Before-and-after object listings:
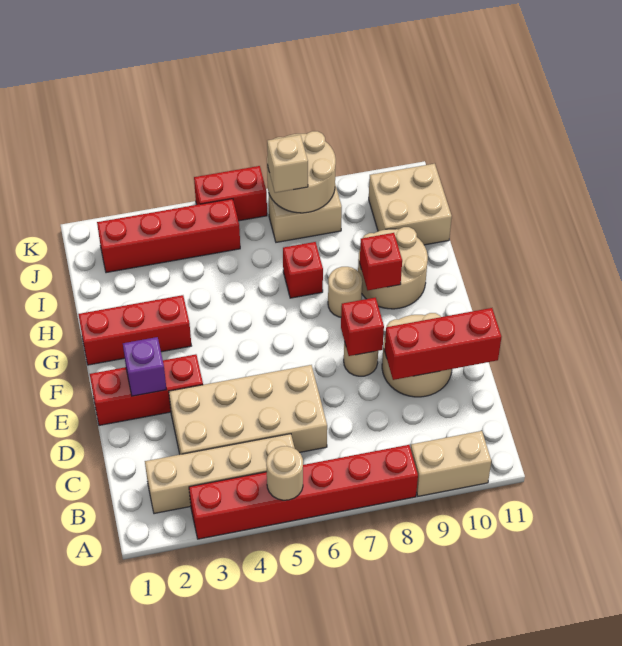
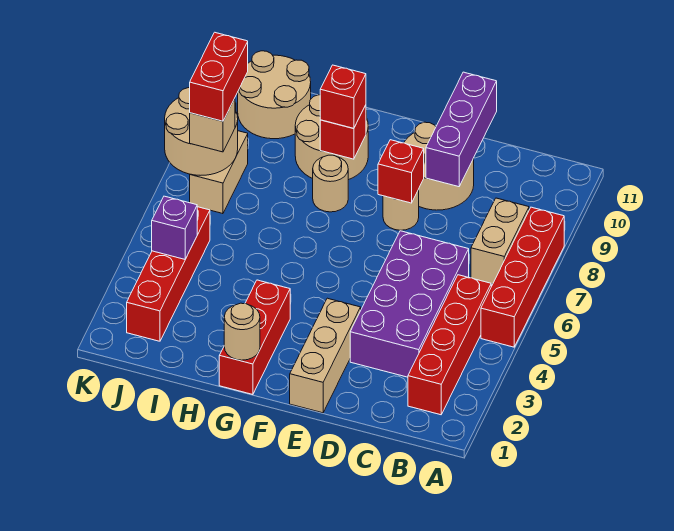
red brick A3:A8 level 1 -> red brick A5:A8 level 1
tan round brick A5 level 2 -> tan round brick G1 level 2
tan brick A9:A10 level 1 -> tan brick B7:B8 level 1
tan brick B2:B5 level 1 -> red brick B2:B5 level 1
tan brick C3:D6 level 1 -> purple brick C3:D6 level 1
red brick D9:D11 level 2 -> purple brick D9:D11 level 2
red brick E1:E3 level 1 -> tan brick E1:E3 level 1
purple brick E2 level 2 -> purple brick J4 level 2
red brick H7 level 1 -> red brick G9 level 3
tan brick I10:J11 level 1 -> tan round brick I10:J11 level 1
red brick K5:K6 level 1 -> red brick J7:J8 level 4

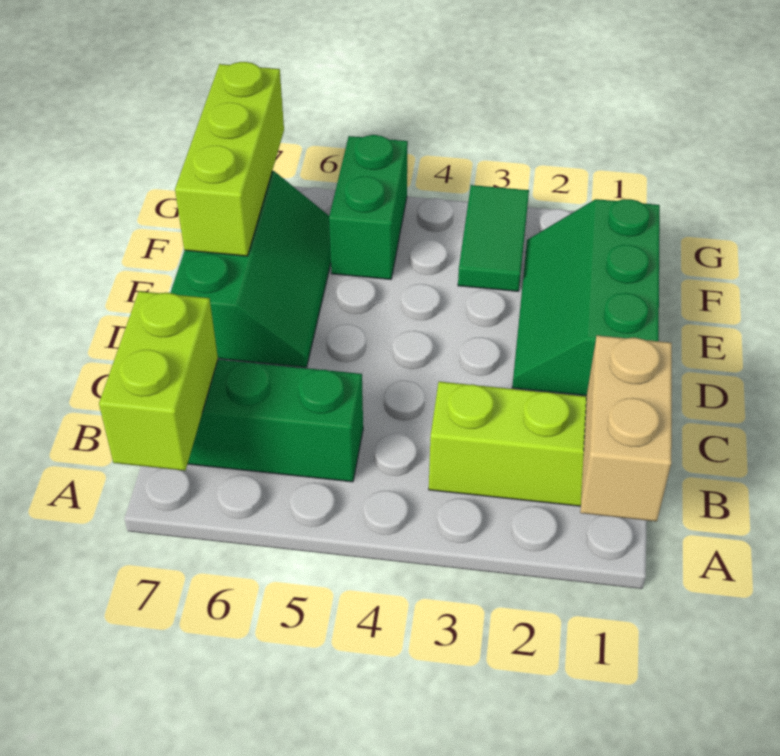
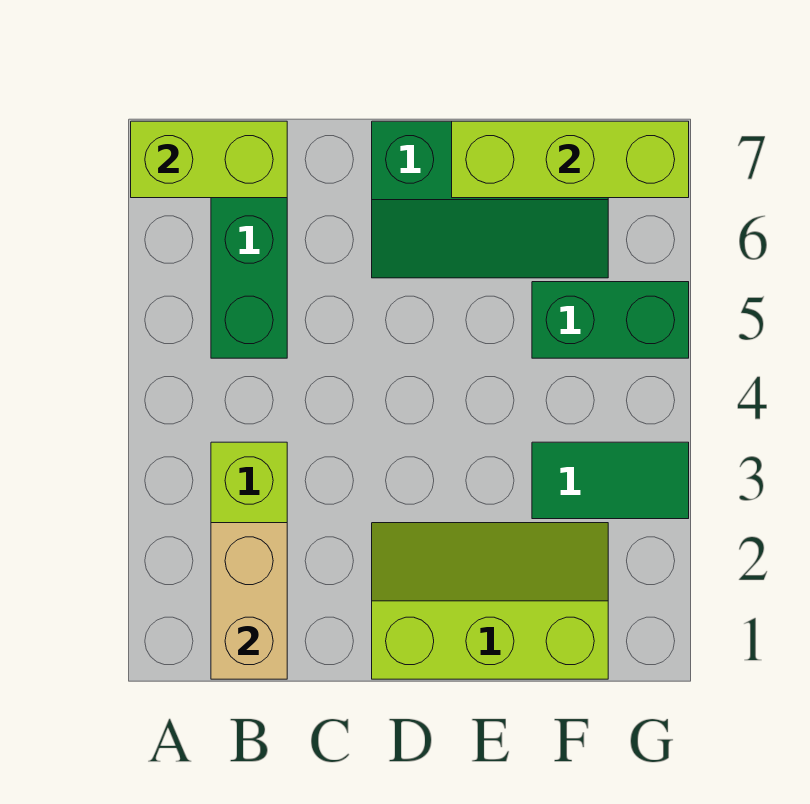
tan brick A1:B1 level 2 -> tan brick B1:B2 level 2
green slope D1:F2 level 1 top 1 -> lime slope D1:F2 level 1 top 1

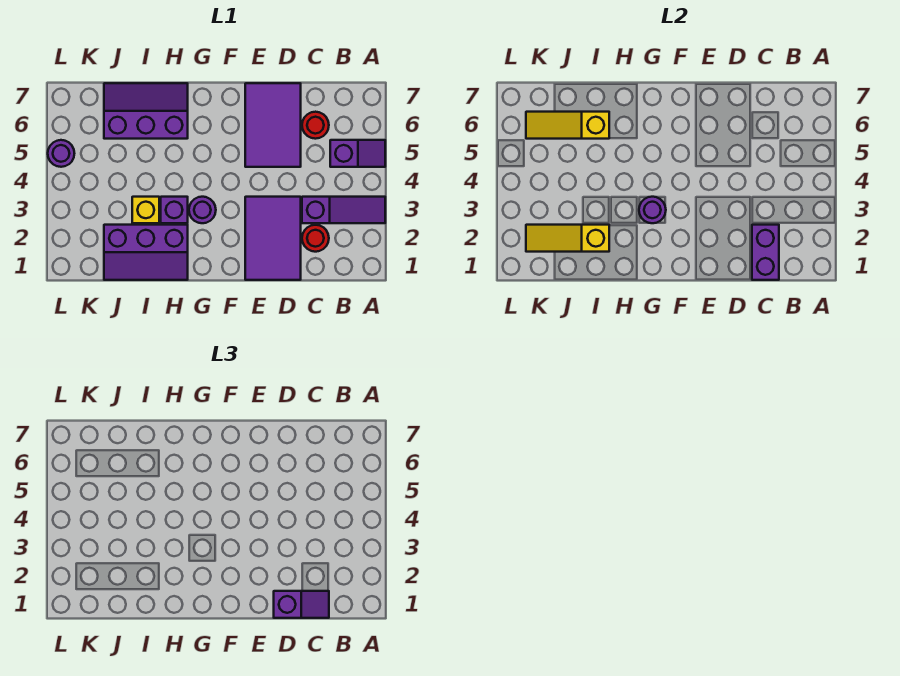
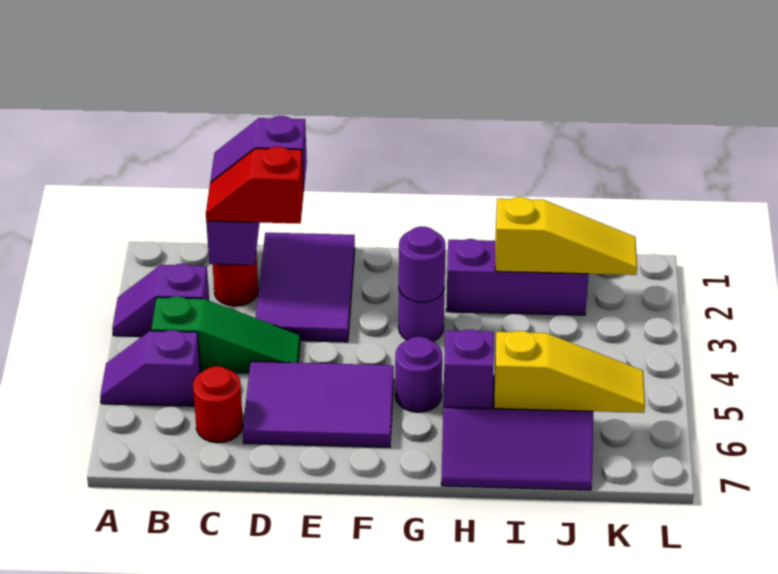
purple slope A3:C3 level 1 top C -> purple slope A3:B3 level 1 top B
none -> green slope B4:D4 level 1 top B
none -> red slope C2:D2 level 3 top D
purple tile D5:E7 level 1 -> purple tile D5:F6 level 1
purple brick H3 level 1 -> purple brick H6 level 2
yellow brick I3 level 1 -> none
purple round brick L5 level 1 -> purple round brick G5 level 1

» **Exercise brief**
Return the stretch of data that begins with the line showing "tan brick A1:B1" and goes on through the line showing "yellow brick I3 level 1 -> none", exactly, with pictures removed.

» **Final answer**
tan brick A1:B1 level 2 -> tan brick B1:B2 level 2
green slope D1:F2 level 1 top 1 -> lime slope D1:F2 level 1 top 1

purple slope A3:C3 level 1 top C -> purple slope A3:B3 level 1 top B
none -> green slope B4:D4 level 1 top B
none -> red slope C2:D2 level 3 top D
purple tile D5:E7 level 1 -> purple tile D5:F6 level 1
purple brick H3 level 1 -> purple brick H6 level 2
yellow brick I3 level 1 -> none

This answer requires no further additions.